▶ _INSTRUCTIONS FOR THE TASK_: Scan the records and identify every line in which the string "camera" occurs, then return those lines.

Object transformation records:
[Start of section]
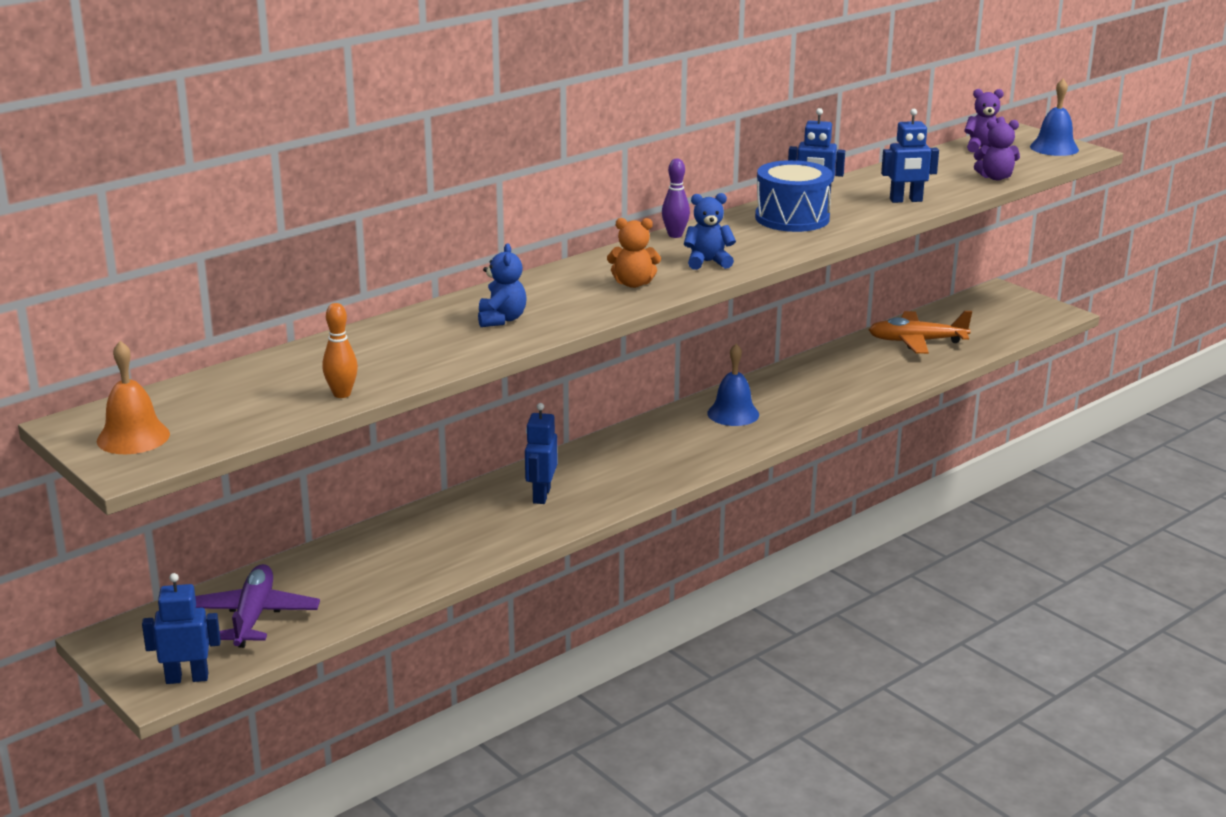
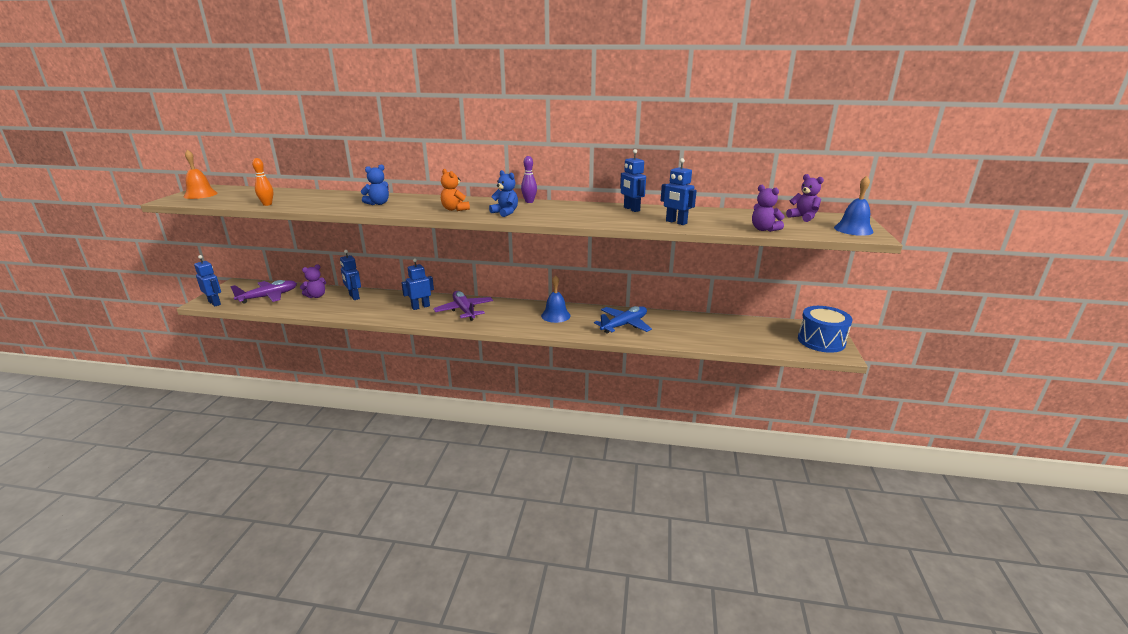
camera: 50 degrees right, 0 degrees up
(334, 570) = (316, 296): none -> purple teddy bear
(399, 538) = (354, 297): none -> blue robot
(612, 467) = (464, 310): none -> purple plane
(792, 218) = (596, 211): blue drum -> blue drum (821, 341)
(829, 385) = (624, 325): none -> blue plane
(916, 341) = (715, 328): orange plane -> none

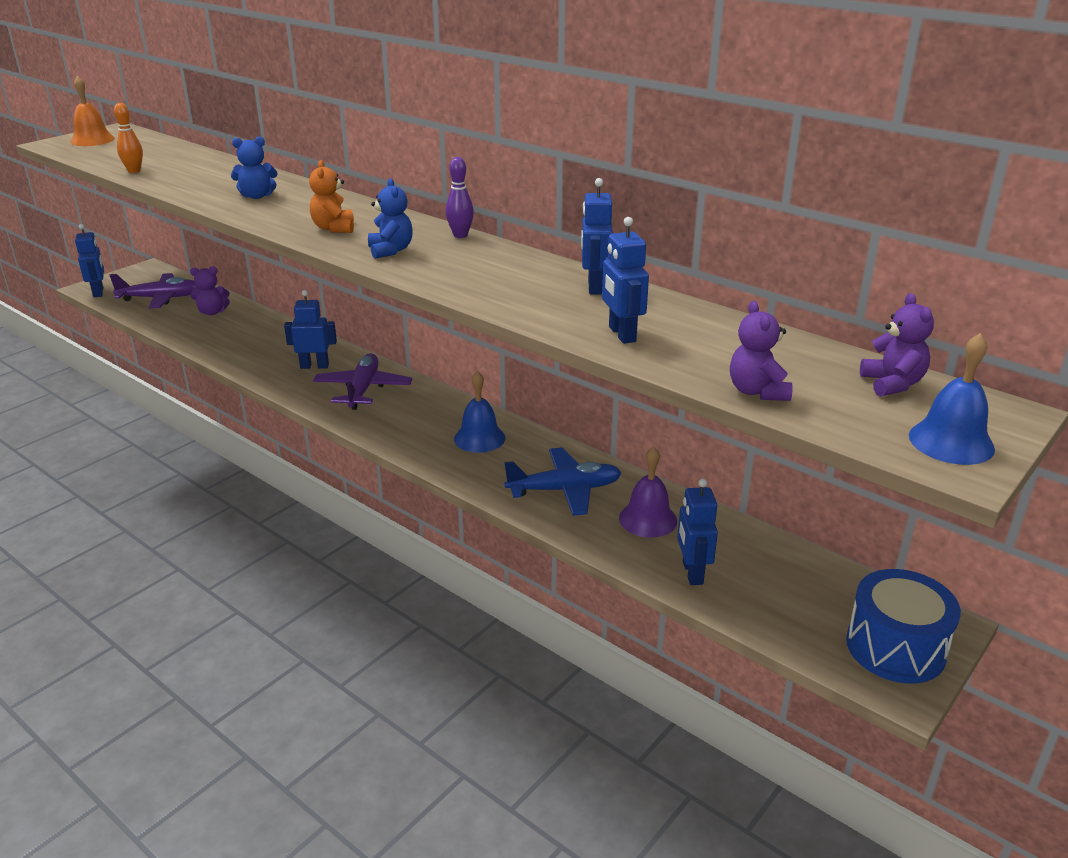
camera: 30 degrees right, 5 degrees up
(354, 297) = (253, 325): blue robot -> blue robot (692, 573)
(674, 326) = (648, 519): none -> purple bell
[End of section]
▶ _YOUR SOLUTION_:
camera: 50 degrees right, 0 degrees up
camera: 30 degrees right, 5 degrees up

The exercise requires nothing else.